#### [WHAT IS REQUIRED]
Copy out every line below without alteration.

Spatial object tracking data
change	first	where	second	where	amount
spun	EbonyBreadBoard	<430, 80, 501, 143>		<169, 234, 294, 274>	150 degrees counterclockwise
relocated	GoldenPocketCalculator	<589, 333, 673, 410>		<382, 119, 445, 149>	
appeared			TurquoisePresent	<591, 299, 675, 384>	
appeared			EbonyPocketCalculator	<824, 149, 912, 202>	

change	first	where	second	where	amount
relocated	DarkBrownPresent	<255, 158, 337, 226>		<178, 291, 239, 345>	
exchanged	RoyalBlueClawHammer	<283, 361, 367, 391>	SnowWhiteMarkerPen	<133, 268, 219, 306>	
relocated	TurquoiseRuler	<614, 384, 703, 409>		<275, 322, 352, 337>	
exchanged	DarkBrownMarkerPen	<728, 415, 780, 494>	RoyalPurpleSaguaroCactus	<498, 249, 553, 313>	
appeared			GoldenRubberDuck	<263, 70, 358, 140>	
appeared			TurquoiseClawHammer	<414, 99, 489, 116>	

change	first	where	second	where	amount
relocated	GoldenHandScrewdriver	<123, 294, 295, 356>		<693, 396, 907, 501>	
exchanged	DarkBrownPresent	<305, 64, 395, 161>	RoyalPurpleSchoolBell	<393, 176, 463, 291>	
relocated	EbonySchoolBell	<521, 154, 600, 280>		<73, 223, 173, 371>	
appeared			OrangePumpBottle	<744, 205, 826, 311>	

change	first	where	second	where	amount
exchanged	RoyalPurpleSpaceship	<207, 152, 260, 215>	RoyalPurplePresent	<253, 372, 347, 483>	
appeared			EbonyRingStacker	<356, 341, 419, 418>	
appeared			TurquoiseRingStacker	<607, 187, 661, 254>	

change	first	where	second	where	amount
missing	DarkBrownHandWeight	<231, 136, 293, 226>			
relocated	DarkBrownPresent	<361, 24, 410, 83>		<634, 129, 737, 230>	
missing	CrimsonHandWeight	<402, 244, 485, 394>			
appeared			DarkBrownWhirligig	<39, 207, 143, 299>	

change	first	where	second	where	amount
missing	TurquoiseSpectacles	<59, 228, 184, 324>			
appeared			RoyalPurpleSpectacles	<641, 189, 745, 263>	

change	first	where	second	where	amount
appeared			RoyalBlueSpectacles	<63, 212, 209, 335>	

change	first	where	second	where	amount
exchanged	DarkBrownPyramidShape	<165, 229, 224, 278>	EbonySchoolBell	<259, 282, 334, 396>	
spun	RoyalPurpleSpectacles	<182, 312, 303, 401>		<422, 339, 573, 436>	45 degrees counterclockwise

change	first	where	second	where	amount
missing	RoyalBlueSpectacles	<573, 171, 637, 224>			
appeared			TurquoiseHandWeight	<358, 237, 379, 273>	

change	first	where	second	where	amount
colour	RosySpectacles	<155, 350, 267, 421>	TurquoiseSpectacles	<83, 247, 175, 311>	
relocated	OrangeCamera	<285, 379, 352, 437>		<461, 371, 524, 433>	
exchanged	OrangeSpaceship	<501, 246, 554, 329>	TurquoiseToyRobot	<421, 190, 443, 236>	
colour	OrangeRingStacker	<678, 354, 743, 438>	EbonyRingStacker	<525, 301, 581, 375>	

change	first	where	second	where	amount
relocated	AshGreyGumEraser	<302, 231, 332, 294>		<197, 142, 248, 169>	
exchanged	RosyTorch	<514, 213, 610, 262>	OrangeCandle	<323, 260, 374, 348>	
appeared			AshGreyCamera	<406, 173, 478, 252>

#### [RESPONSE]
change	first	where	second	where	amount
spun	EbonyBreadBoard	<430, 80, 501, 143>		<169, 234, 294, 274>	150 degrees counterclockwise
relocated	GoldenPocketCalculator	<589, 333, 673, 410>		<382, 119, 445, 149>	
appeared			TurquoisePresent	<591, 299, 675, 384>	
appeared			EbonyPocketCalculator	<824, 149, 912, 202>	

change	first	where	second	where	amount
relocated	DarkBrownPresent	<255, 158, 337, 226>		<178, 291, 239, 345>	
exchanged	RoyalBlueClawHammer	<283, 361, 367, 391>	SnowWhiteMarkerPen	<133, 268, 219, 306>	
relocated	TurquoiseRuler	<614, 384, 703, 409>		<275, 322, 352, 337>	
exchanged	DarkBrownMarkerPen	<728, 415, 780, 494>	RoyalPurpleSaguaroCactus	<498, 249, 553, 313>	
appeared			GoldenRubberDuck	<263, 70, 358, 140>	
appeared			TurquoiseClawHammer	<414, 99, 489, 116>	

change	first	where	second	where	amount
relocated	GoldenHandScrewdriver	<123, 294, 295, 356>		<693, 396, 907, 501>	
exchanged	DarkBrownPresent	<305, 64, 395, 161>	RoyalPurpleSchoolBell	<393, 176, 463, 291>	
relocated	EbonySchoolBell	<521, 154, 600, 280>		<73, 223, 173, 371>	
appeared			OrangePumpBottle	<744, 205, 826, 311>	

change	first	where	second	where	amount
exchanged	RoyalPurpleSpaceship	<207, 152, 260, 215>	RoyalPurplePresent	<253, 372, 347, 483>	
appeared			EbonyRingStacker	<356, 341, 419, 418>	
appeared			TurquoiseRingStacker	<607, 187, 661, 254>	

change	first	where	second	where	amount
missing	DarkBrownHandWeight	<231, 136, 293, 226>			
relocated	DarkBrownPresent	<361, 24, 410, 83>		<634, 129, 737, 230>	
missing	CrimsonHandWeight	<402, 244, 485, 394>			
appeared			DarkBrownWhirligig	<39, 207, 143, 299>	

change	first	where	second	where	amount
missing	TurquoiseSpectacles	<59, 228, 184, 324>			
appeared			RoyalPurpleSpectacles	<641, 189, 745, 263>	

change	first	where	second	where	amount
appeared			RoyalBlueSpectacles	<63, 212, 209, 335>	

change	first	where	second	where	amount
exchanged	DarkBrownPyramidShape	<165, 229, 224, 278>	EbonySchoolBell	<259, 282, 334, 396>	
spun	RoyalPurpleSpectacles	<182, 312, 303, 401>		<422, 339, 573, 436>	45 degrees counterclockwise

change	first	where	second	where	amount
missing	RoyalBlueSpectacles	<573, 171, 637, 224>			
appeared			TurquoiseHandWeight	<358, 237, 379, 273>	

change	first	where	second	where	amount
colour	RosySpectacles	<155, 350, 267, 421>	TurquoiseSpectacles	<83, 247, 175, 311>	
relocated	OrangeCamera	<285, 379, 352, 437>		<461, 371, 524, 433>	
exchanged	OrangeSpaceship	<501, 246, 554, 329>	TurquoiseToyRobot	<421, 190, 443, 236>	
colour	OrangeRingStacker	<678, 354, 743, 438>	EbonyRingStacker	<525, 301, 581, 375>	

change	first	where	second	where	amount
relocated	AshGreyGumEraser	<302, 231, 332, 294>		<197, 142, 248, 169>	
exchanged	RosyTorch	<514, 213, 610, 262>	OrangeCandle	<323, 260, 374, 348>	
appeared			AshGreyCamera	<406, 173, 478, 252>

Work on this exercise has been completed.